> _Requirement_:
In the entries below, find the line containing "C12: 3.3uF (COM, VSW) -> 100nF (COM, VSW)" and the line containing "L1: 3.3uH (+5V, LX) -> 3.3uH (LX, VBUS)". Copy those two lines and everything between them exactly, and only that.

> _Data for analysis_:
^^^^^^^^^^^^^^^^

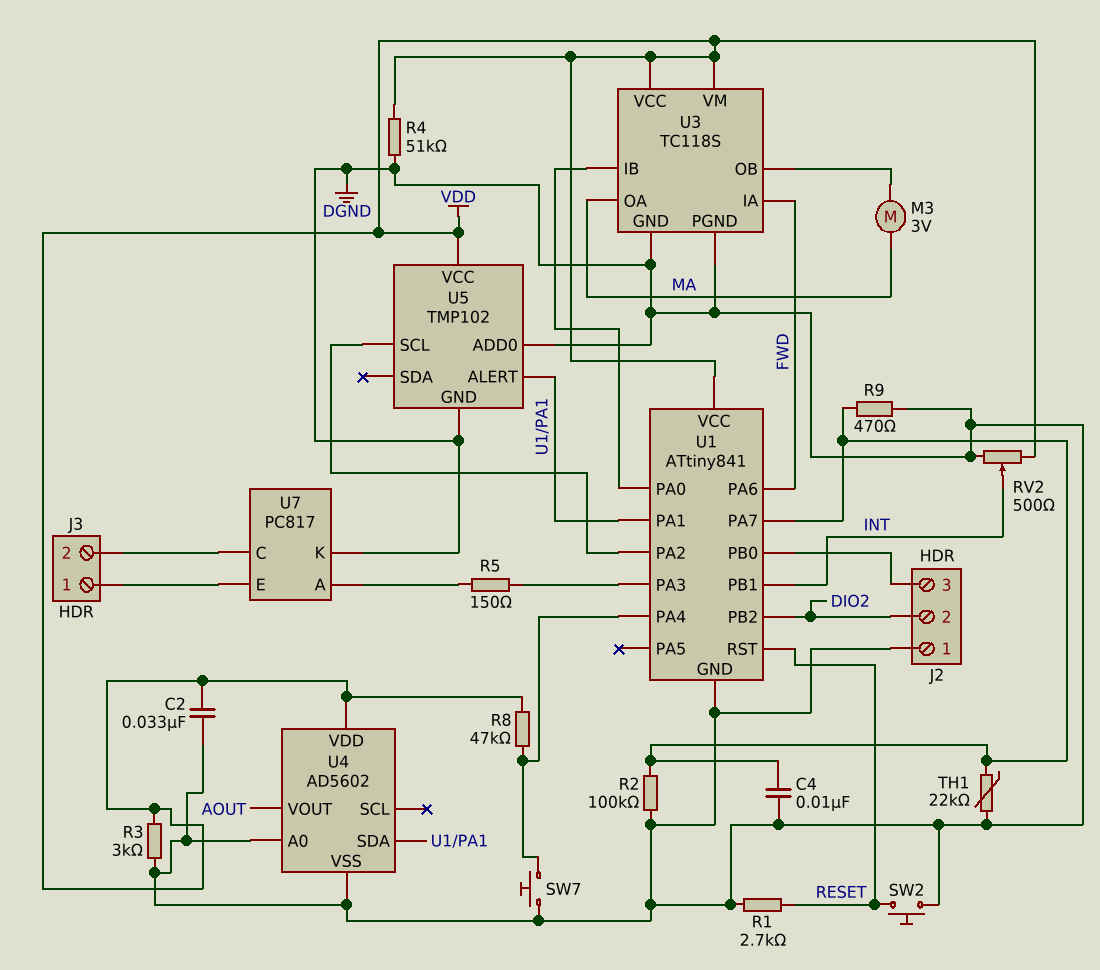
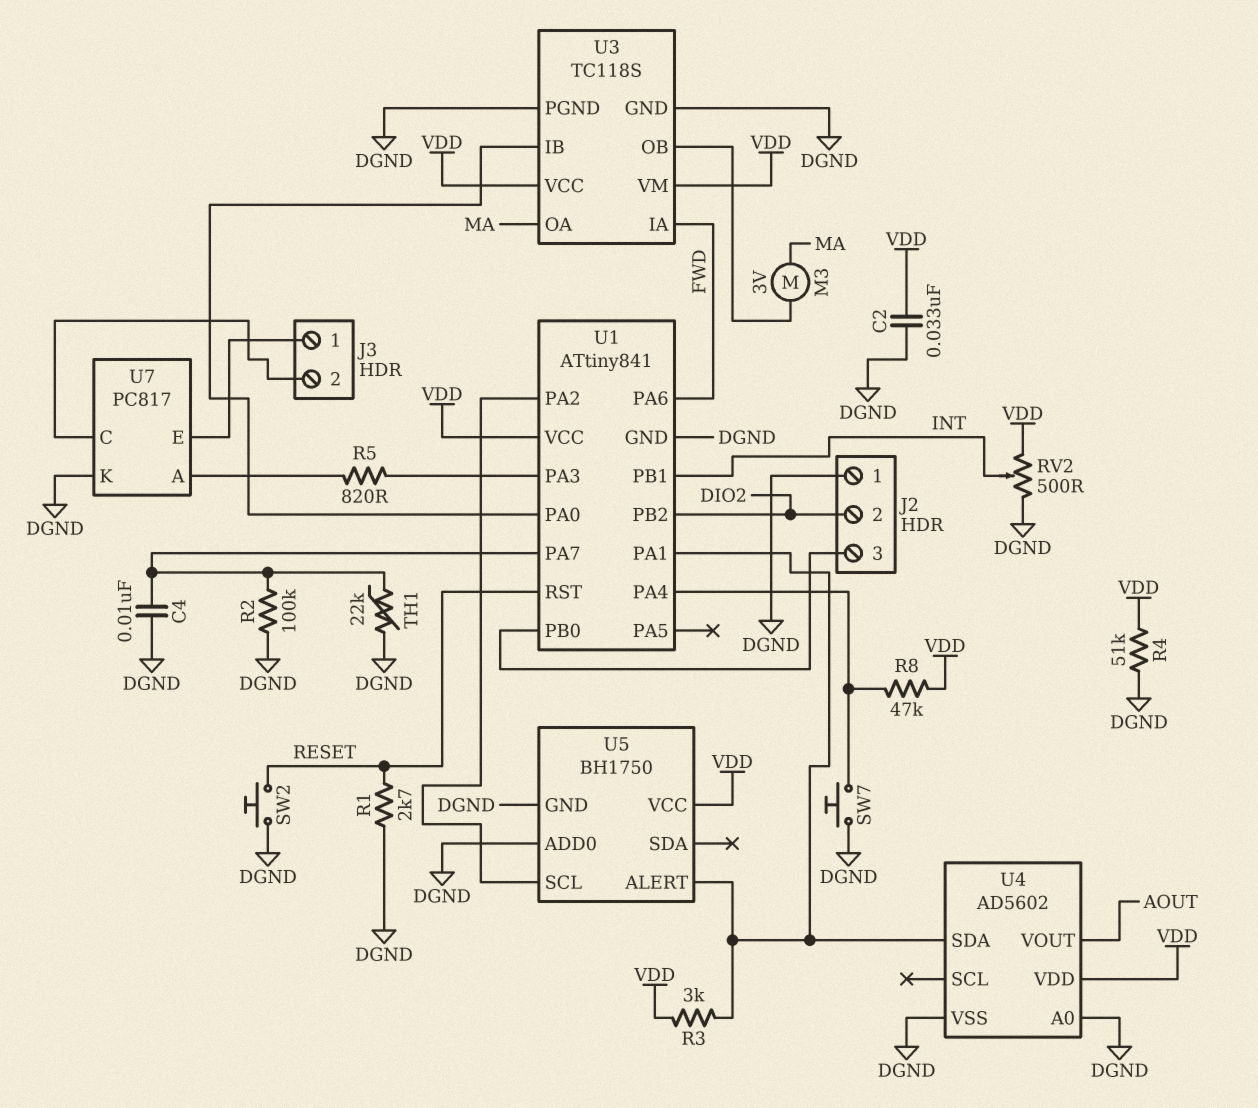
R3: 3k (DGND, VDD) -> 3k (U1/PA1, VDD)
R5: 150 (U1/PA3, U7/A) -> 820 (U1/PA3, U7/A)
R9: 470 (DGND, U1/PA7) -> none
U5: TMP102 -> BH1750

^^^^^^^^^^^^^^^^

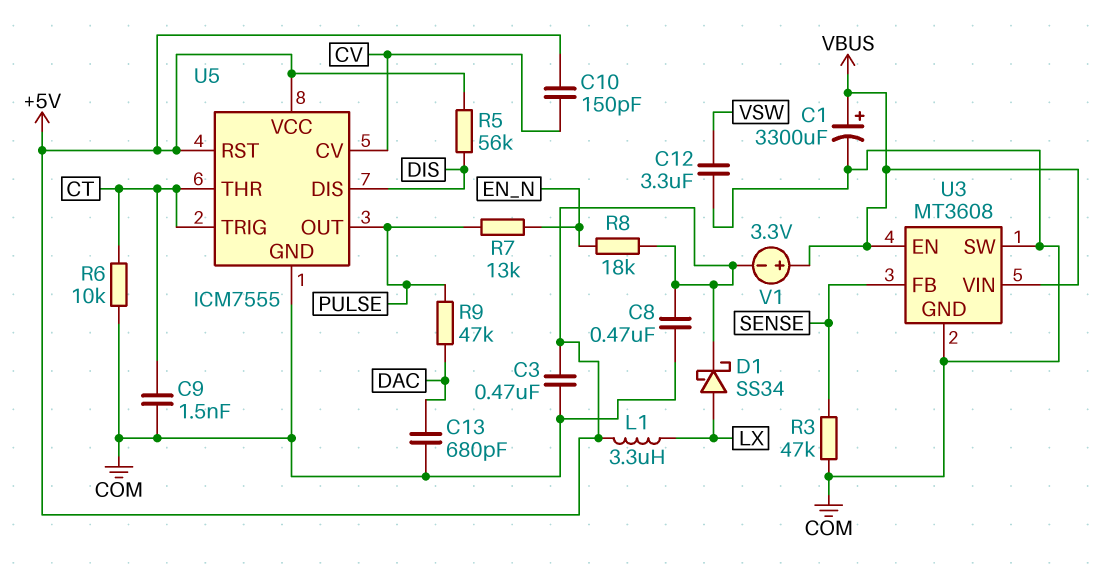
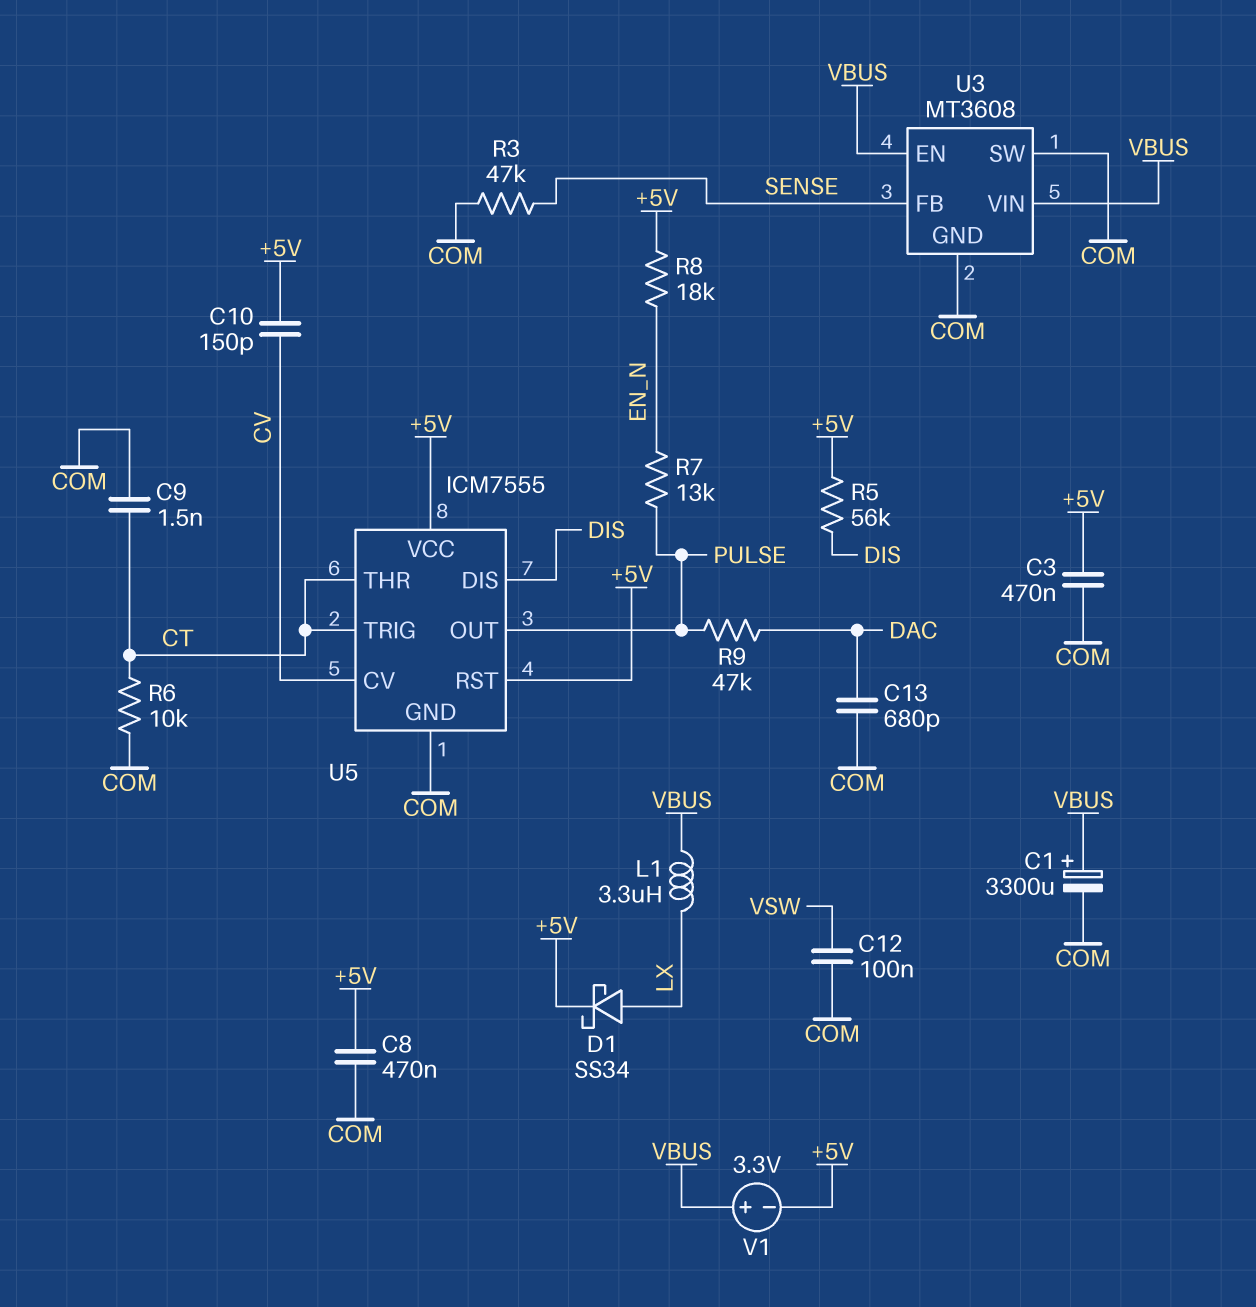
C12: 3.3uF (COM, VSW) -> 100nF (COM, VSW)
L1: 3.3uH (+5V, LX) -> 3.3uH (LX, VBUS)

^^^^^^^^^^^^^^^^

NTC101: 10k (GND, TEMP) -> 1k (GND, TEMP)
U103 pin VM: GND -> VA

^^^^^^^^^^^^^^^^

> _Answer box_:
C12: 3.3uF (COM, VSW) -> 100nF (COM, VSW)
L1: 3.3uH (+5V, LX) -> 3.3uH (LX, VBUS)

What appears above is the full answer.